HOW TO COMPLETE THIS TASK »
Each line of the data below between the one containing "DRIVER3 pin ENA: D0 -> D3" and the one containing "RTC3 pin SQW: D8 -> TX", both included, is to be repeated exactly. Please omit pictures.

[Dataset excerpts]
-.-.-

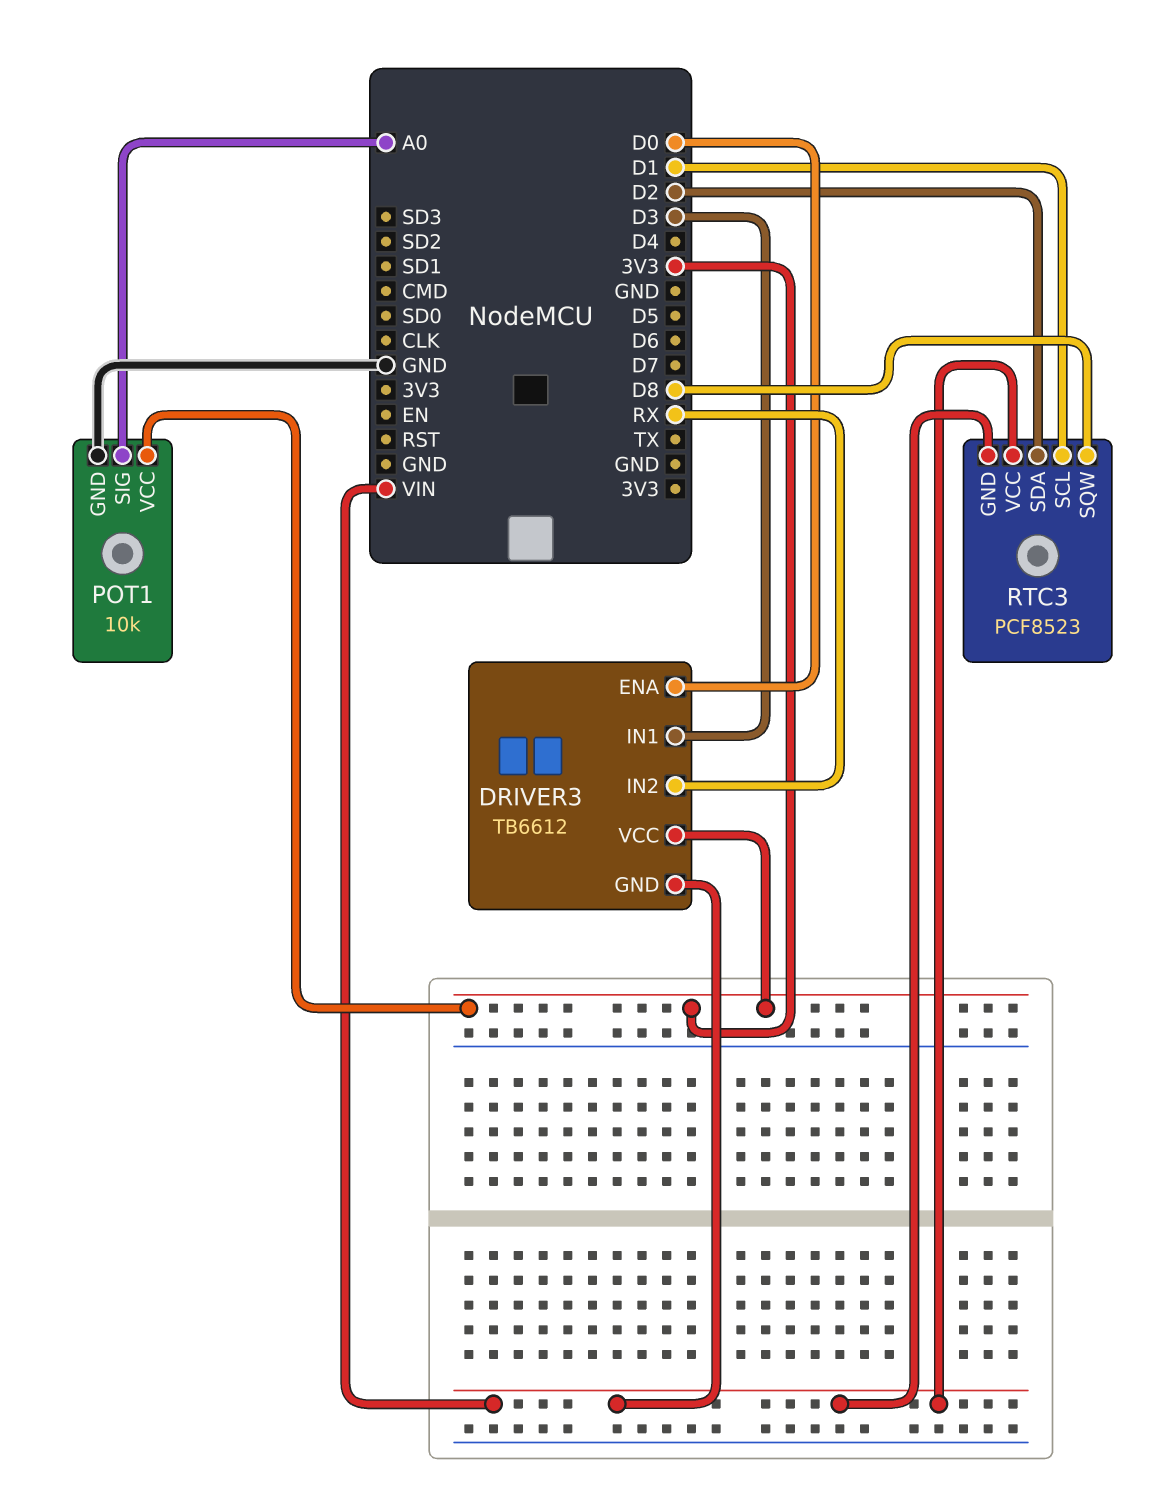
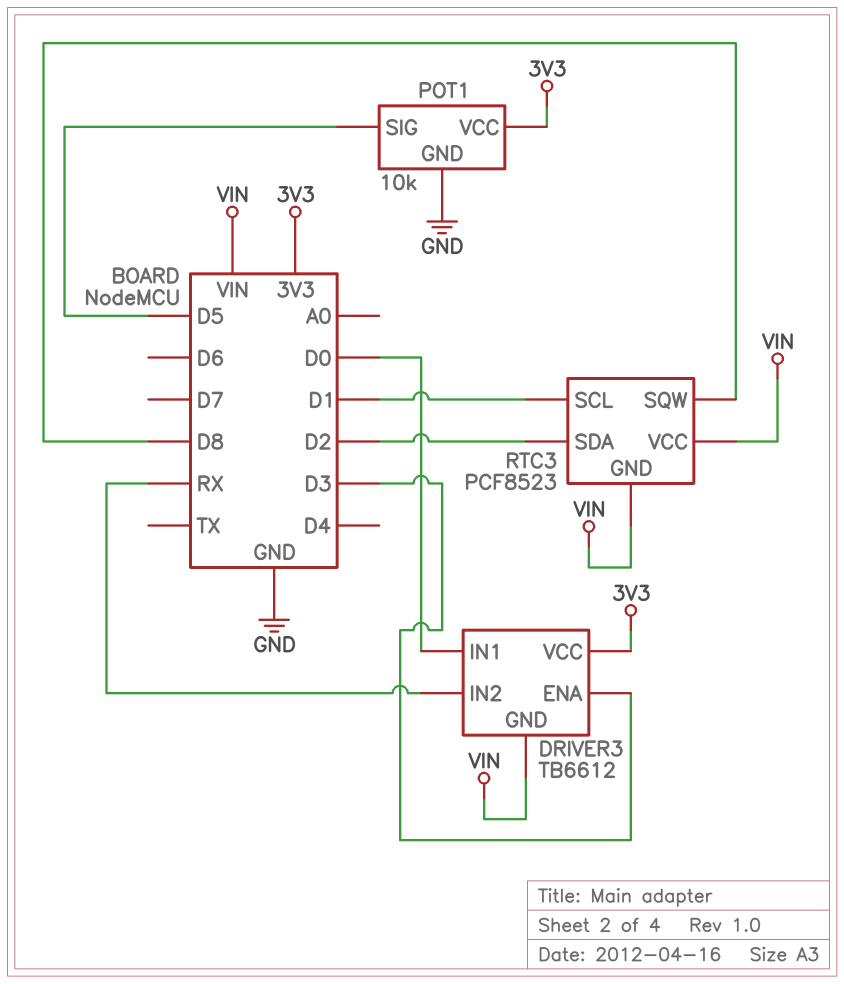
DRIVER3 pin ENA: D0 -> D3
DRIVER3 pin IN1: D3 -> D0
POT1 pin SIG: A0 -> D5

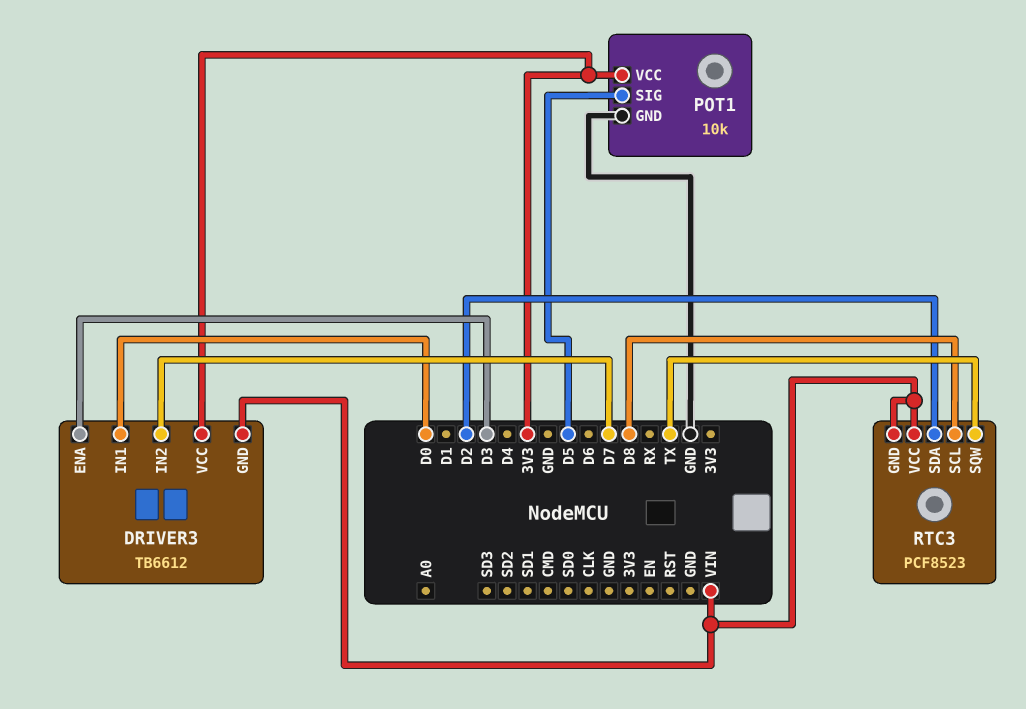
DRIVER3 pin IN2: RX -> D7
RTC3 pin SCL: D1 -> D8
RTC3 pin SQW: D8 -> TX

-.-.-

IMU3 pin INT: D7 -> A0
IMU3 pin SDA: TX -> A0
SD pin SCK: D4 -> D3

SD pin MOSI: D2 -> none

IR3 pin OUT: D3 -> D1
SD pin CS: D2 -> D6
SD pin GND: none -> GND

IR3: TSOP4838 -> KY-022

-.-.-

YOUR SOLUTION »
DRIVER3 pin ENA: D0 -> D3
DRIVER3 pin IN1: D3 -> D0
POT1 pin SIG: A0 -> D5

DRIVER3 pin IN2: RX -> D7
RTC3 pin SCL: D1 -> D8
RTC3 pin SQW: D8 -> TX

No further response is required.